TASK TO CARRY OUT
Below are lines of data; restate word for word those running from the line containing "tan brick C1:E1" to the line containing "orange brick F5:I5", inclusive, and no others.

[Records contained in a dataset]
Segment Open

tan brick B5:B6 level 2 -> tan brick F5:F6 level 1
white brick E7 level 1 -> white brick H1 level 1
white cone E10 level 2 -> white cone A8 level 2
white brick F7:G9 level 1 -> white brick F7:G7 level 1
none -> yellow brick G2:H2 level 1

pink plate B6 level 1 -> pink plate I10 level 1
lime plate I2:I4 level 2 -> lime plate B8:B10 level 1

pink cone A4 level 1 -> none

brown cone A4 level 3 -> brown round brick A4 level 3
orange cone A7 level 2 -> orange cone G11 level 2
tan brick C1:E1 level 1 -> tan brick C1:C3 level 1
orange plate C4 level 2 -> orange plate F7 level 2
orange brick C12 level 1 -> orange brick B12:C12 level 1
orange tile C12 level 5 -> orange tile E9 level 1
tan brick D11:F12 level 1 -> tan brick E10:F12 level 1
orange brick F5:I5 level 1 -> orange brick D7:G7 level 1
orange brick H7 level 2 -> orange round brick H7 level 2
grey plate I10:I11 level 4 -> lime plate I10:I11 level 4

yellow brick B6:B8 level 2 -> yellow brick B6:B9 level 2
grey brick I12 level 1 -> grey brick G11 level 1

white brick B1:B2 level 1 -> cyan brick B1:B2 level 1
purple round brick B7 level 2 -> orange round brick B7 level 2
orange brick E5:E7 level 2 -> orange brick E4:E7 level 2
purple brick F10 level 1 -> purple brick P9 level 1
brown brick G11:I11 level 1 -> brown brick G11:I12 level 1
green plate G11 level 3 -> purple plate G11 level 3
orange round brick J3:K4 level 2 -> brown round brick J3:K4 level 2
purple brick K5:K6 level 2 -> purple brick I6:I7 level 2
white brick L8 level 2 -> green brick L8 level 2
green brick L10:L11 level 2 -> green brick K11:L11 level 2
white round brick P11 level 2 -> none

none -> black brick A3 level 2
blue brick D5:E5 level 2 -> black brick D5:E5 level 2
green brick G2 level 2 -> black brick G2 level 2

Segment Closed

RESPONSE TO THE EXERCISE
tan brick C1:E1 level 1 -> tan brick C1:C3 level 1
orange plate C4 level 2 -> orange plate F7 level 2
orange brick C12 level 1 -> orange brick B12:C12 level 1
orange tile C12 level 5 -> orange tile E9 level 1
tan brick D11:F12 level 1 -> tan brick E10:F12 level 1
orange brick F5:I5 level 1 -> orange brick D7:G7 level 1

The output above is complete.